What to do => Give back the full listing as written. No pictures go with it.

Record set =>
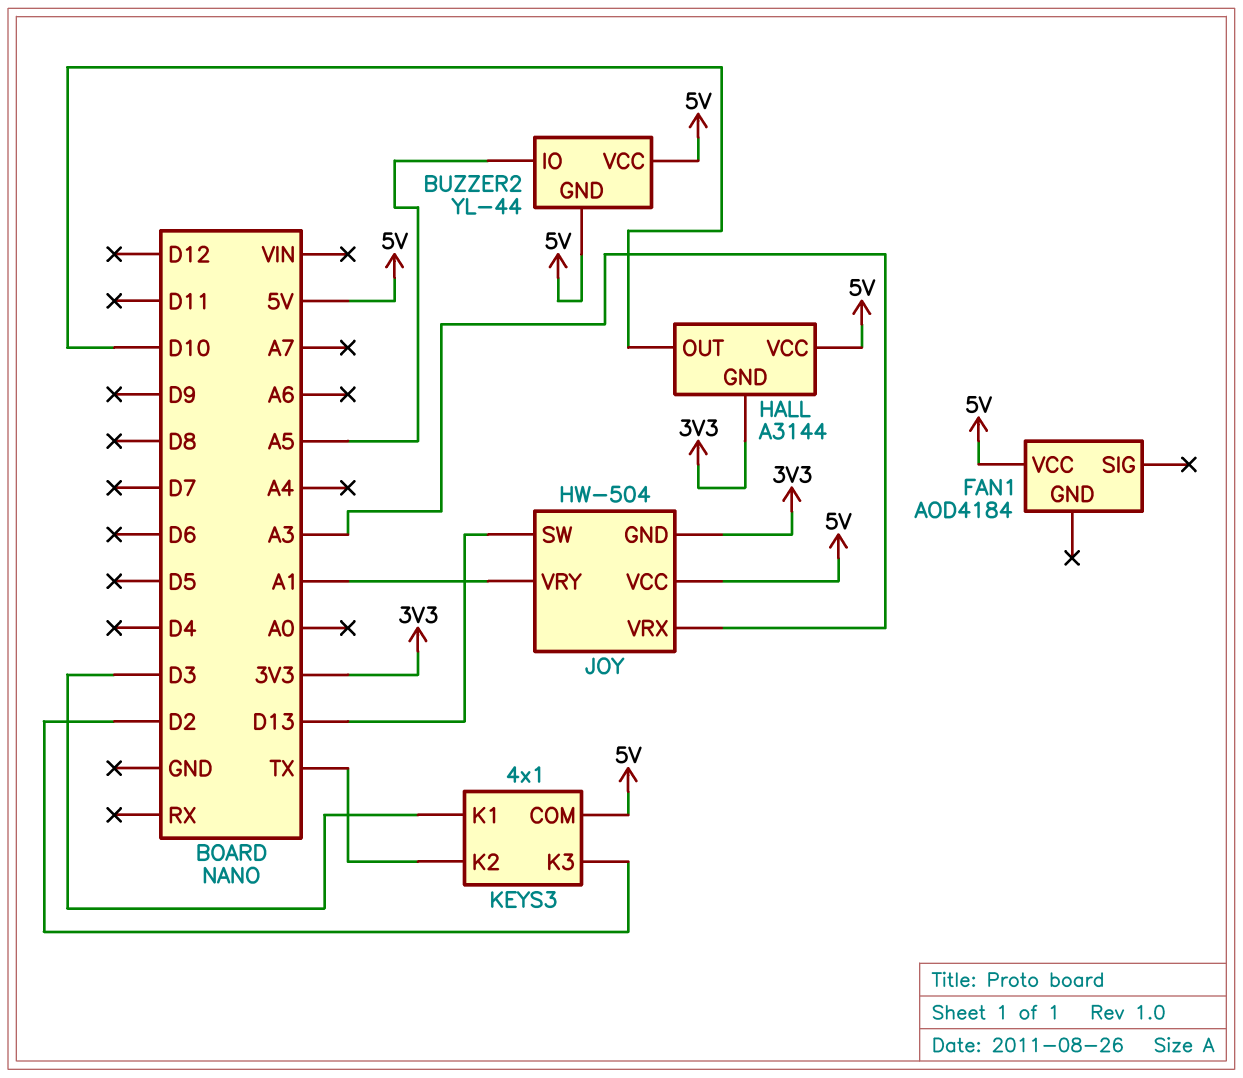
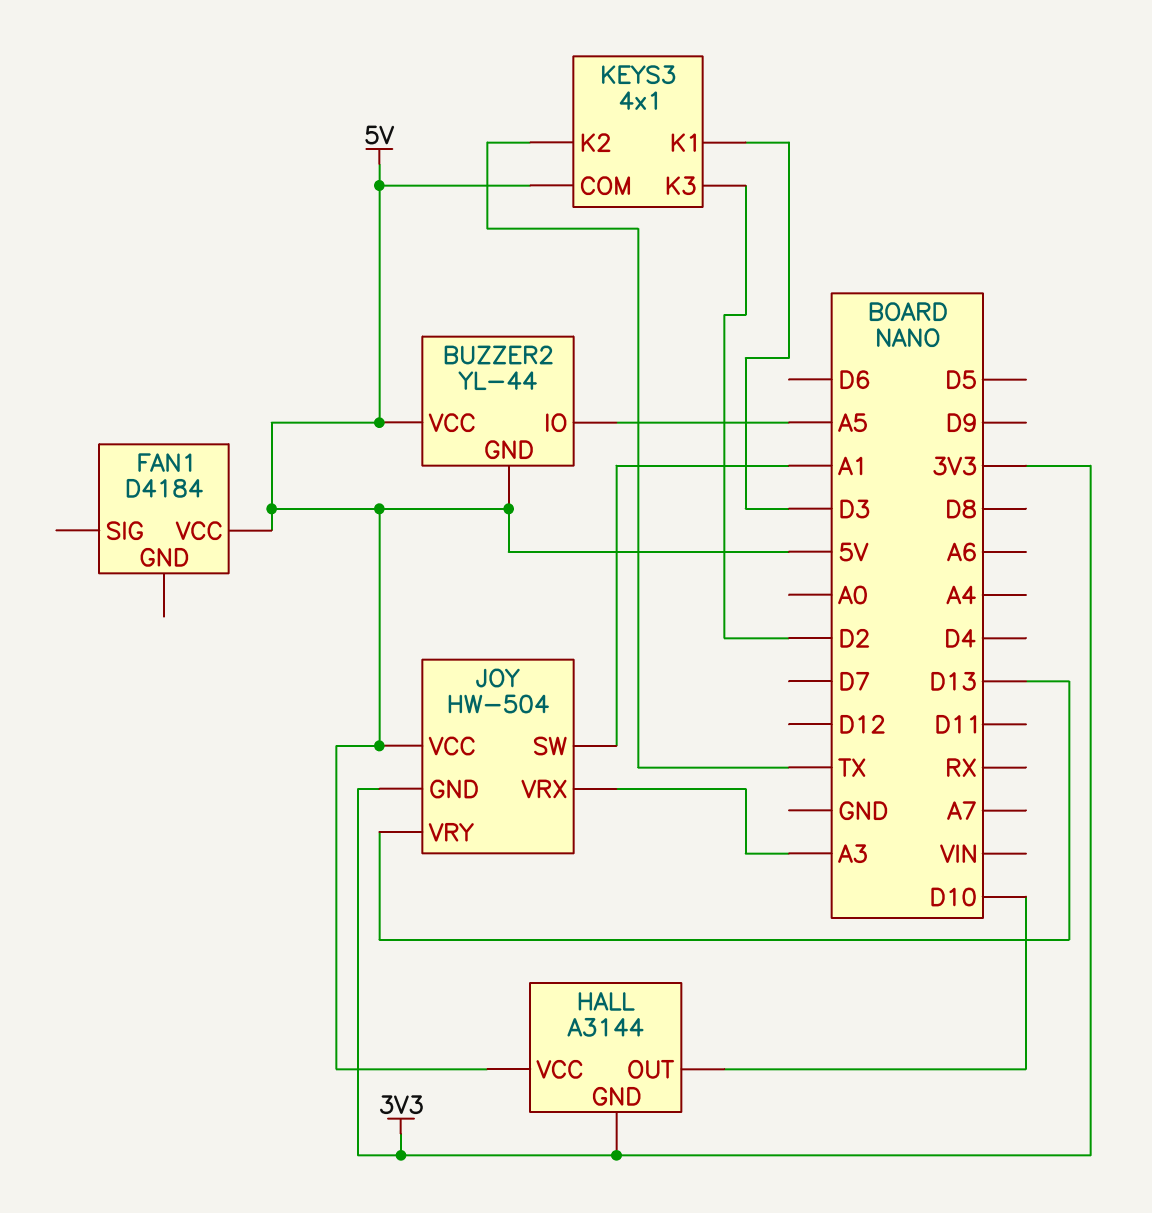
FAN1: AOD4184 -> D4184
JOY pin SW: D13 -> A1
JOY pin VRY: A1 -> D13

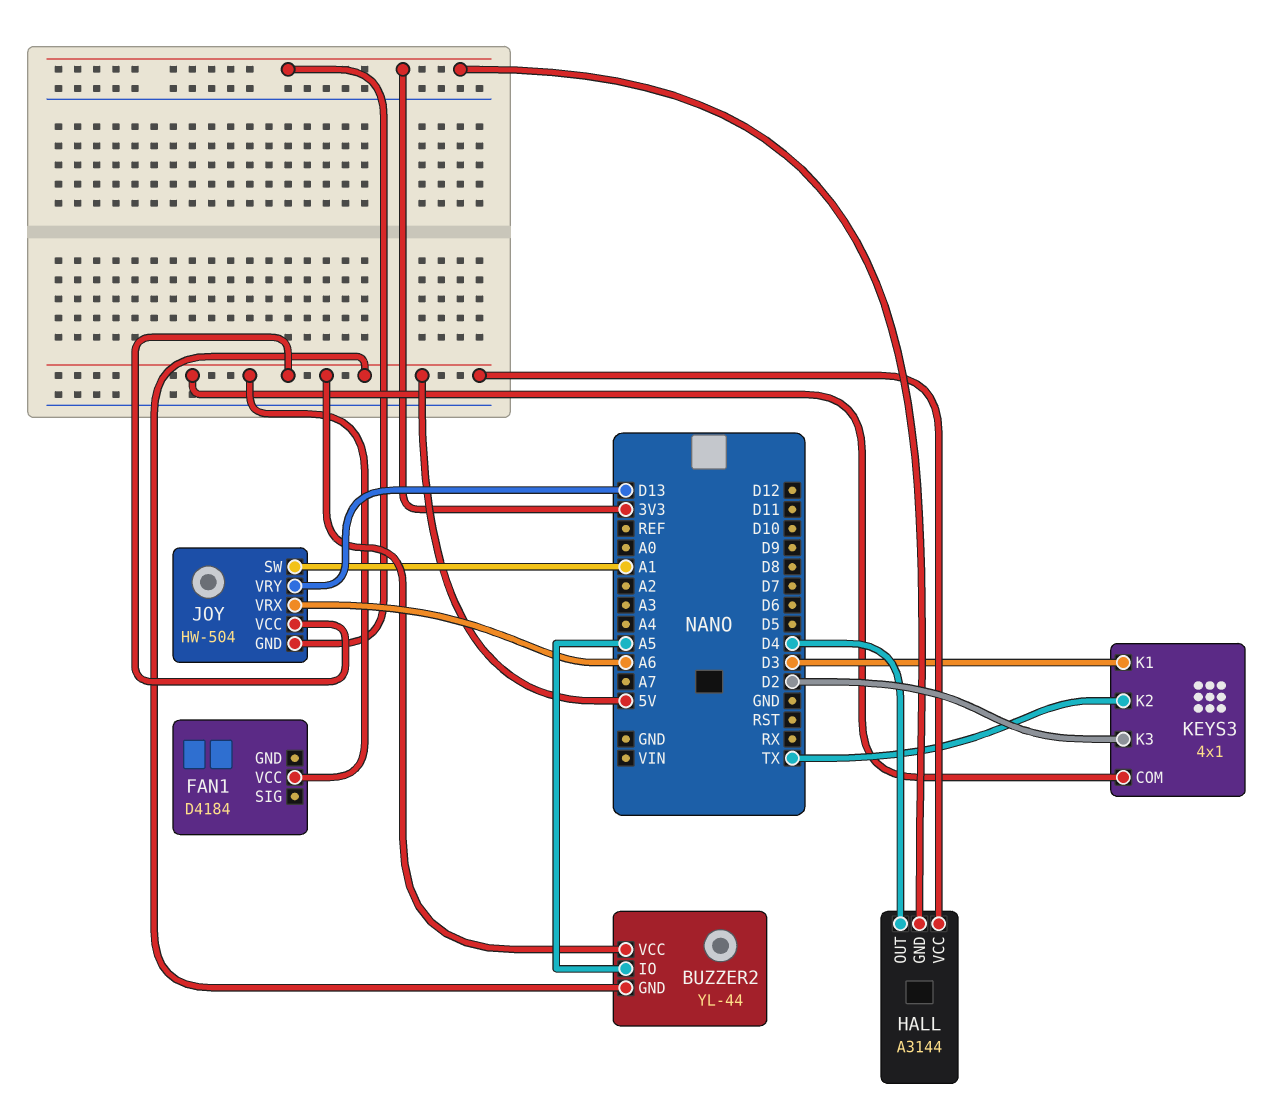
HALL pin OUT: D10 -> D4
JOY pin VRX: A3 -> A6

Answer to this problem =>
FAN1: AOD4184 -> D4184
JOY pin SW: D13 -> A1
JOY pin VRY: A1 -> D13

HALL pin OUT: D10 -> D4
JOY pin VRX: A3 -> A6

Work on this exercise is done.